▸ **Items**
====
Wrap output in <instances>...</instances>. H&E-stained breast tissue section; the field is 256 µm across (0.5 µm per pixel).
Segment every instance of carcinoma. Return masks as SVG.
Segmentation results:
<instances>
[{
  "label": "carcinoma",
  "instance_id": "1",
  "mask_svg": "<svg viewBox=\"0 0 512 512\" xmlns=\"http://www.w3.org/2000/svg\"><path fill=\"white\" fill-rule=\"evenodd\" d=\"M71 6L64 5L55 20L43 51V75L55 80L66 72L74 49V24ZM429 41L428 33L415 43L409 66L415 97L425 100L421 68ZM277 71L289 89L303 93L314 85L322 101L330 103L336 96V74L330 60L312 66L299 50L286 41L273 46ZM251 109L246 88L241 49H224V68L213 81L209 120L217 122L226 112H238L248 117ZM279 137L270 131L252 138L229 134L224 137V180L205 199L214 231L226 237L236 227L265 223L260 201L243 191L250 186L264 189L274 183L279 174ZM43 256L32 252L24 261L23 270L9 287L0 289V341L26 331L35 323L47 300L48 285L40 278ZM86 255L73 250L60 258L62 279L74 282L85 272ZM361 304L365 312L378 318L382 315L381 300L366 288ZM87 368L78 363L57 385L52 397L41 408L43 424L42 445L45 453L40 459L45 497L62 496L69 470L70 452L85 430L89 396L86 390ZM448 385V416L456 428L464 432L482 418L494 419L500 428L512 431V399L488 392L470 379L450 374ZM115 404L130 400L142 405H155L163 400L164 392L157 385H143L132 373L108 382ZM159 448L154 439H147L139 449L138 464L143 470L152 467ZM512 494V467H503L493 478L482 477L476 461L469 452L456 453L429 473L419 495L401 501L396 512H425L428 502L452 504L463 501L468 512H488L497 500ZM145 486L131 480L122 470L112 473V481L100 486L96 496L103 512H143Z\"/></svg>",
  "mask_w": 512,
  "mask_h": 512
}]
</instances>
====
▸ **Work to be completed**
Select all lines in the listing above where the word "carcinoma" appears, and show them.

▸ **The output**
Segment every instance of carcinoma. Return masks as SVG.
  "label": "carcinoma",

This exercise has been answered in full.